Action item –
Exact transcription of the records is required.

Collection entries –
== Segment start ==

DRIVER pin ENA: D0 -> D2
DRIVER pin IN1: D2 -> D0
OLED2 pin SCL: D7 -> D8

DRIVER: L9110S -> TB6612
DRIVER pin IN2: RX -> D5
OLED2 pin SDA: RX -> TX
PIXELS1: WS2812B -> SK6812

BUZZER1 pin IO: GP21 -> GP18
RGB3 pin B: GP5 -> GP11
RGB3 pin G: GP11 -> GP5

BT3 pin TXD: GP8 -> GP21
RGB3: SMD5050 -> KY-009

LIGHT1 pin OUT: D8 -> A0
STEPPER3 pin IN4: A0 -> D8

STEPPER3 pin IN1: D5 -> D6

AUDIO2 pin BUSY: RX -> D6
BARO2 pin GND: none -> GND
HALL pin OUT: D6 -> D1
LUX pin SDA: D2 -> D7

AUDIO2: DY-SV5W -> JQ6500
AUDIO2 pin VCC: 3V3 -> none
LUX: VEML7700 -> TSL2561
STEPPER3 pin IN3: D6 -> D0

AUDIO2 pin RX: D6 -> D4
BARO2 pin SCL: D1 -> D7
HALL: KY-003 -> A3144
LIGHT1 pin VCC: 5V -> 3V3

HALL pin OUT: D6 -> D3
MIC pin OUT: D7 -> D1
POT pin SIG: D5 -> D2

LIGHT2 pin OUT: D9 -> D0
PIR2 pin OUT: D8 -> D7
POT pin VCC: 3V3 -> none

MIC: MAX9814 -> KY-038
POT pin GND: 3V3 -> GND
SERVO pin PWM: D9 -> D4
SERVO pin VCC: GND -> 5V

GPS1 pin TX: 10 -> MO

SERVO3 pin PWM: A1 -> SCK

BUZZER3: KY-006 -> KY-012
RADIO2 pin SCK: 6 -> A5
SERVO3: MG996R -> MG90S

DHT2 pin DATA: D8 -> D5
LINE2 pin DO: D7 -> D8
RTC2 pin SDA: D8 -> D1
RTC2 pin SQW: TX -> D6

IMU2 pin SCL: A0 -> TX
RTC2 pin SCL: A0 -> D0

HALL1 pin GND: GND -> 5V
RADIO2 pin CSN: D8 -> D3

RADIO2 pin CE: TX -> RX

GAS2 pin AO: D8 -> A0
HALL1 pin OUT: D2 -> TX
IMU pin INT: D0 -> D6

== Segment end ==

Solution –
DRIVER pin ENA: D0 -> D2
DRIVER pin IN1: D2 -> D0
OLED2 pin SCL: D7 -> D8

DRIVER: L9110S -> TB6612
DRIVER pin IN2: RX -> D5
OLED2 pin SDA: RX -> TX
PIXELS1: WS2812B -> SK6812

BUZZER1 pin IO: GP21 -> GP18
RGB3 pin B: GP5 -> GP11
RGB3 pin G: GP11 -> GP5

BT3 pin TXD: GP8 -> GP21
RGB3: SMD5050 -> KY-009

LIGHT1 pin OUT: D8 -> A0
STEPPER3 pin IN4: A0 -> D8

STEPPER3 pin IN1: D5 -> D6

AUDIO2 pin BUSY: RX -> D6
BARO2 pin GND: none -> GND
HALL pin OUT: D6 -> D1
LUX pin SDA: D2 -> D7

AUDIO2: DY-SV5W -> JQ6500
AUDIO2 pin VCC: 3V3 -> none
LUX: VEML7700 -> TSL2561
STEPPER3 pin IN3: D6 -> D0

AUDIO2 pin RX: D6 -> D4
BARO2 pin SCL: D1 -> D7
HALL: KY-003 -> A3144
LIGHT1 pin VCC: 5V -> 3V3

HALL pin OUT: D6 -> D3
MIC pin OUT: D7 -> D1
POT pin SIG: D5 -> D2

LIGHT2 pin OUT: D9 -> D0
PIR2 pin OUT: D8 -> D7
POT pin VCC: 3V3 -> none

MIC: MAX9814 -> KY-038
POT pin GND: 3V3 -> GND
SERVO pin PWM: D9 -> D4
SERVO pin VCC: GND -> 5V

GPS1 pin TX: 10 -> MO

SERVO3 pin PWM: A1 -> SCK

BUZZER3: KY-006 -> KY-012
RADIO2 pin SCK: 6 -> A5
SERVO3: MG996R -> MG90S

DHT2 pin DATA: D8 -> D5
LINE2 pin DO: D7 -> D8
RTC2 pin SDA: D8 -> D1
RTC2 pin SQW: TX -> D6

IMU2 pin SCL: A0 -> TX
RTC2 pin SCL: A0 -> D0

HALL1 pin GND: GND -> 5V
RADIO2 pin CSN: D8 -> D3

RADIO2 pin CE: TX -> RX

GAS2 pin AO: D8 -> A0
HALL1 pin OUT: D2 -> TX
IMU pin INT: D0 -> D6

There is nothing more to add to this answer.